Segment Open

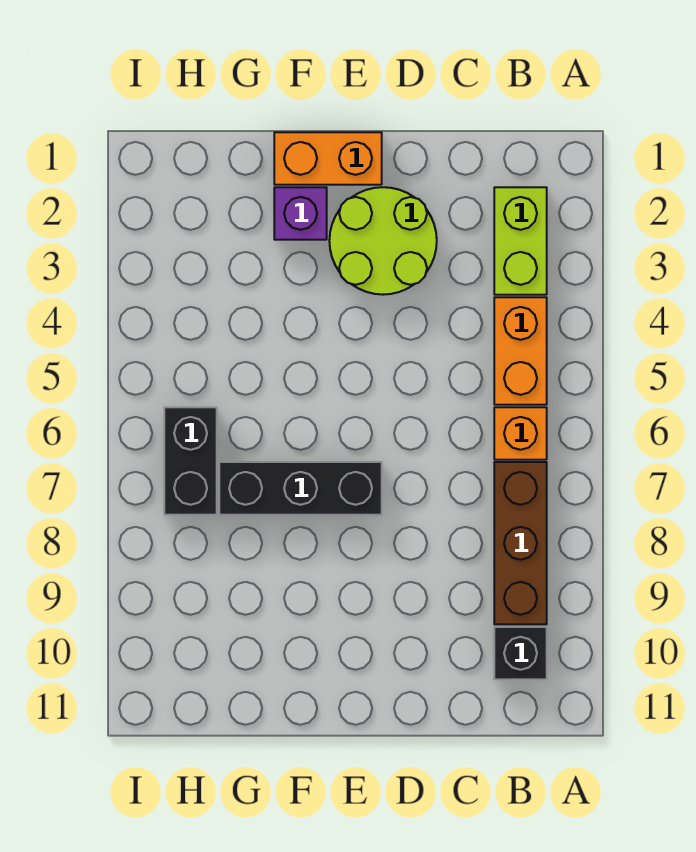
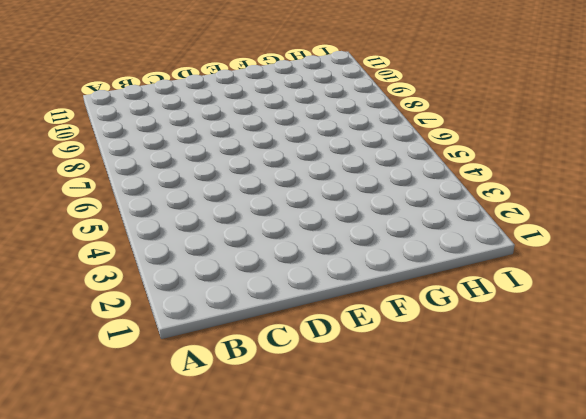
none -> lime brick B2:B3 level 1
none -> orange brick B4:B5 level 1

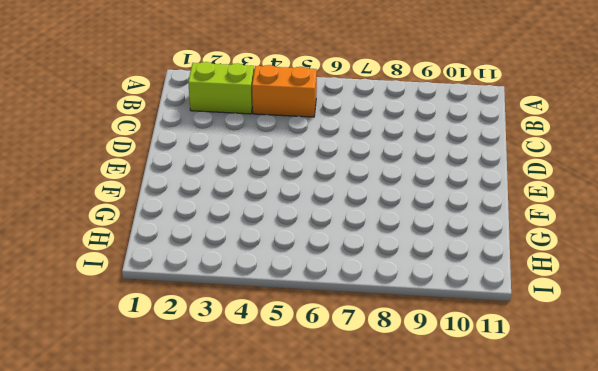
none -> orange brick B6 level 1
none -> brown brick B7:B9 level 1

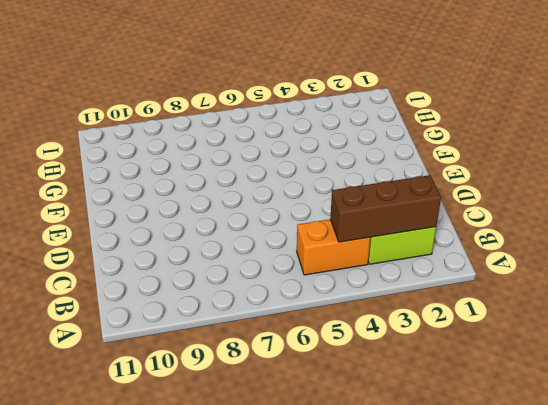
brown brick B2:B4 level 2 -> brown brick B7:B9 level 1
none -> orange brick B6 level 1
none -> black brick B10 level 1

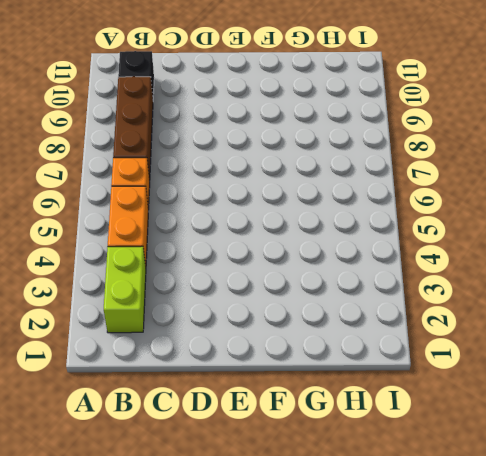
none -> lime round brick D2:E3 level 1
none -> orange brick E1:F1 level 1

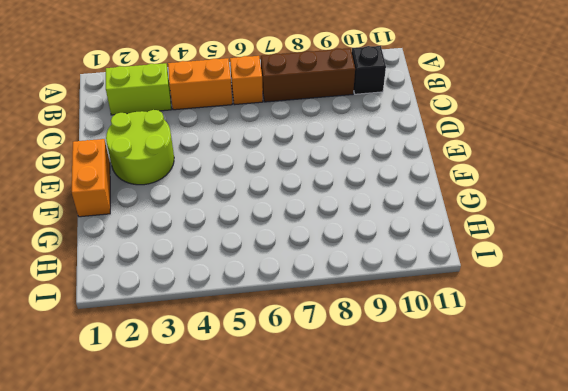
none -> black brick E7:G7 level 1
none -> purple brick F2 level 1

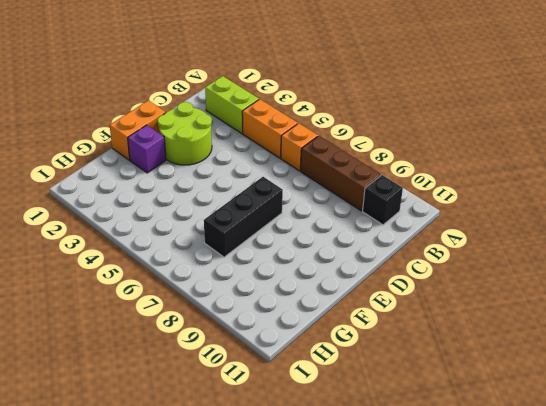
none -> black brick H6:H7 level 1

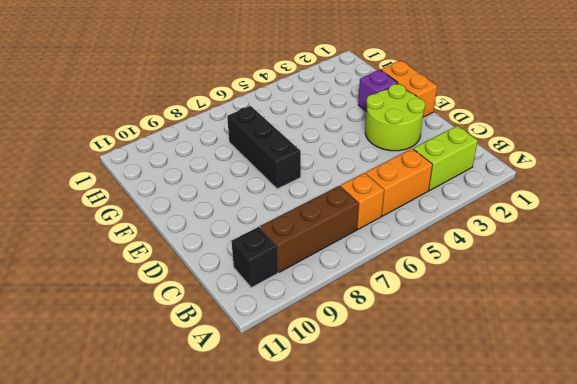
none -> black brick H6:H7 level 1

Segment Closed

Activity
Each line from the material above that mentions the word "brown" needs to be copied.

Expected answer
none -> brown brick B7:B9 level 1
brown brick B2:B4 level 2 -> brown brick B7:B9 level 1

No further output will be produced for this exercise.